** EXERCISE INSTRUCTIONS **
From the first line to the last, copy the listing exactly and omit the images.

** DATA SHOWN **
|---|
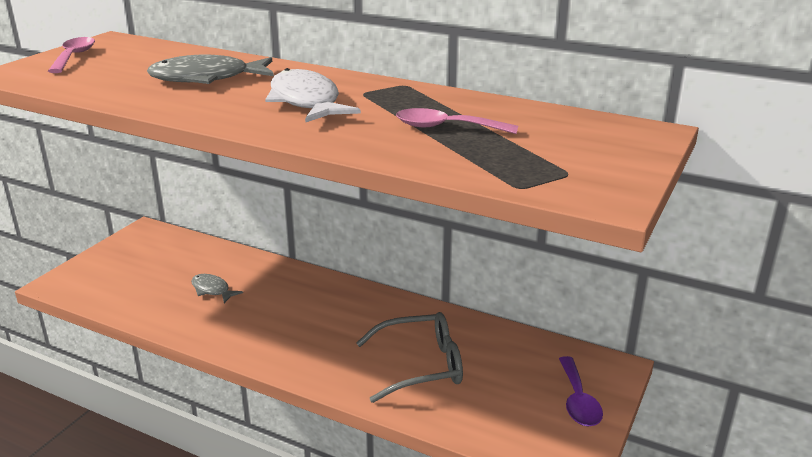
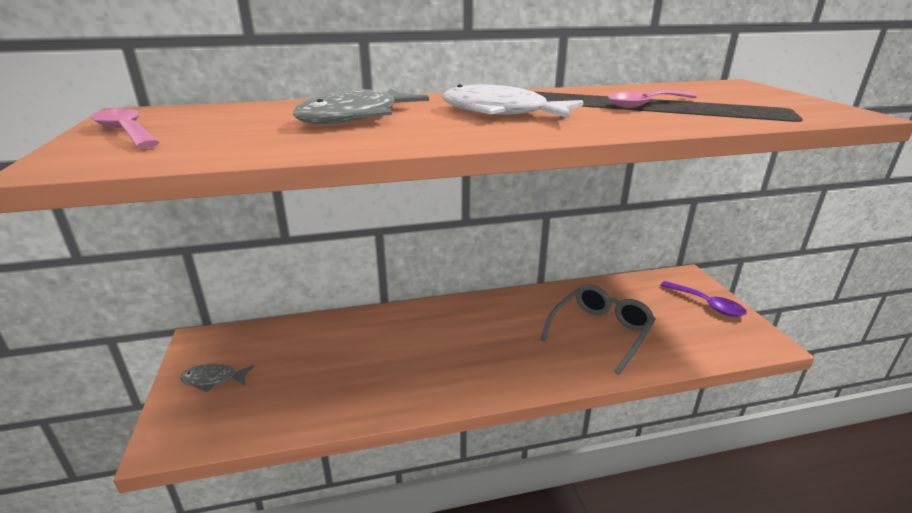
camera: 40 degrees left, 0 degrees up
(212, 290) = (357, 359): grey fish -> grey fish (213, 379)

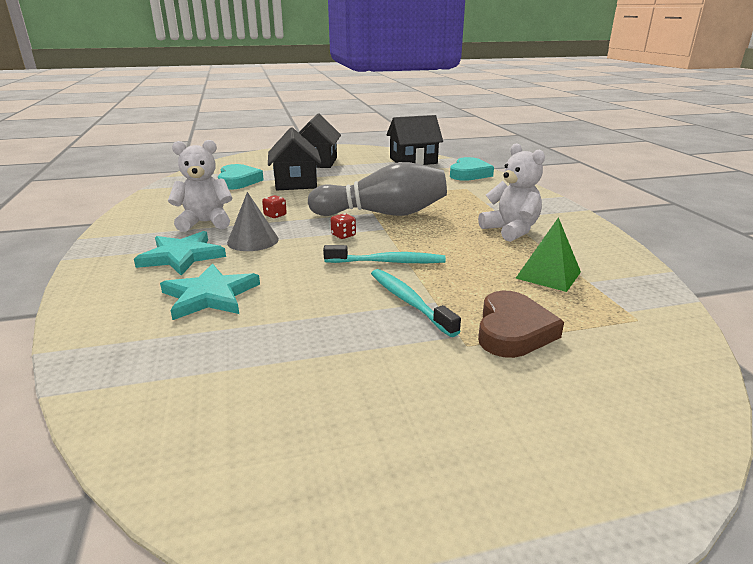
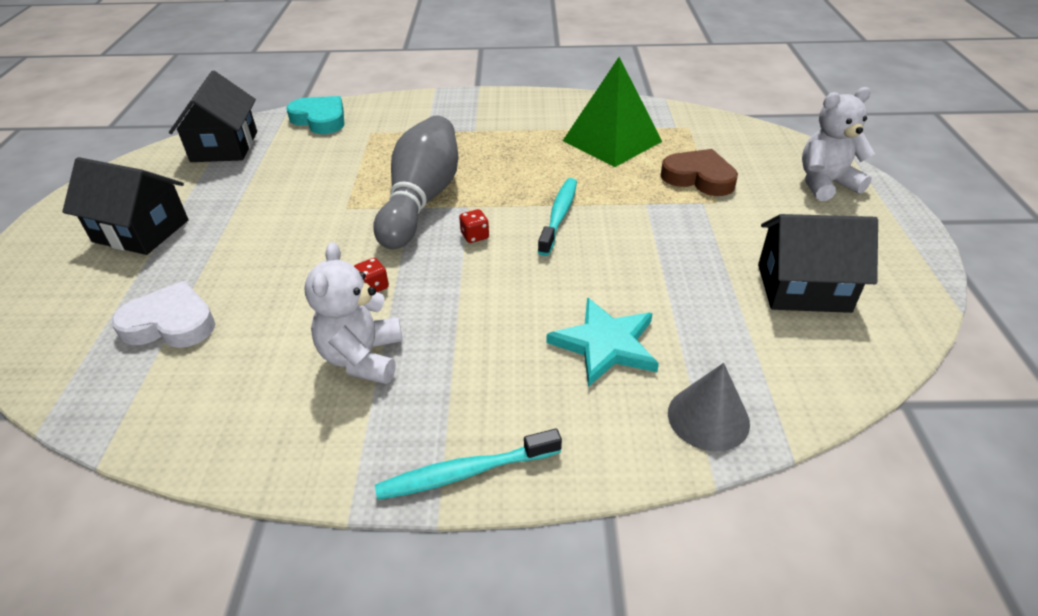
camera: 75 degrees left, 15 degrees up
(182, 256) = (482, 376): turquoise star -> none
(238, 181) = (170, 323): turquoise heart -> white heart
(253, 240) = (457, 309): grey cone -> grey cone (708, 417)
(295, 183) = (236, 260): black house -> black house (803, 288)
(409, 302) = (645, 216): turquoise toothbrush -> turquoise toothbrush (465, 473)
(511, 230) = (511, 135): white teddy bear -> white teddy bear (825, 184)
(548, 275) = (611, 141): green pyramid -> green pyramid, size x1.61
|---|
** ANSWER AREA **
camera: 40 degrees left, 0 degrees up
(212, 290) = (357, 359): grey fish -> grey fish (213, 379)

camera: 75 degrees left, 15 degrees up
(182, 256) = (482, 376): turquoise star -> none
(238, 181) = (170, 323): turquoise heart -> white heart
(253, 240) = (457, 309): grey cone -> grey cone (708, 417)
(295, 183) = (236, 260): black house -> black house (803, 288)
(409, 302) = (645, 216): turquoise toothbrush -> turquoise toothbrush (465, 473)
(511, 230) = (511, 135): white teddy bear -> white teddy bear (825, 184)
(548, 275) = (611, 141): green pyramid -> green pyramid, size x1.61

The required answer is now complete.